- _RECORD EXCERPTS_
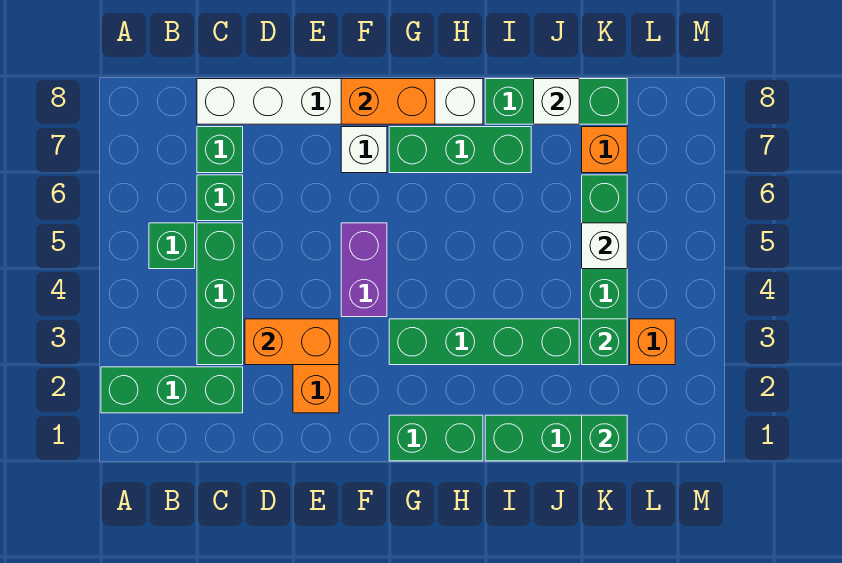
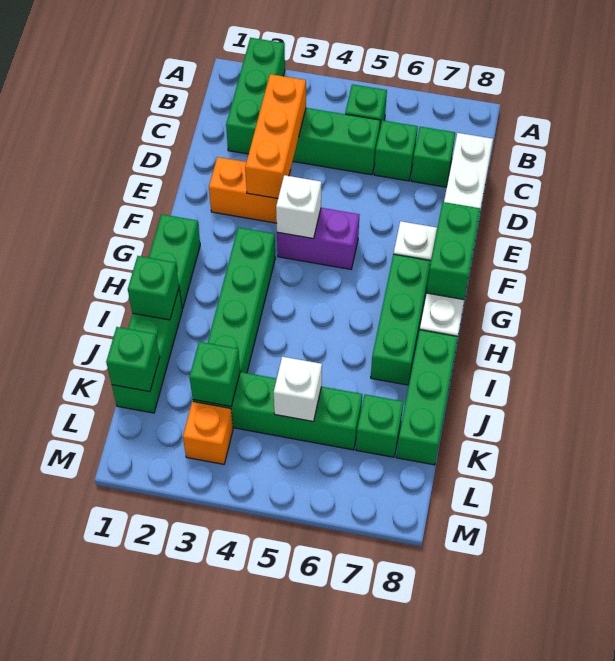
orange brick D3:E3 level 2 -> orange brick C3:E3 level 2
orange brick F8:G8 level 2 -> green brick F8:G8 level 2
none -> green brick I1 level 2
white brick J8 level 2 -> white brick F4 level 2
orange brick K7 level 1 -> green brick K7 level 1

- _WORK TO BE COMPLETED_
All the lines above should be reproduced exactly, and none of the pictures.

- _EXERCISE RESULT_
orange brick D3:E3 level 2 -> orange brick C3:E3 level 2
orange brick F8:G8 level 2 -> green brick F8:G8 level 2
none -> green brick I1 level 2
white brick J8 level 2 -> white brick F4 level 2
orange brick K7 level 1 -> green brick K7 level 1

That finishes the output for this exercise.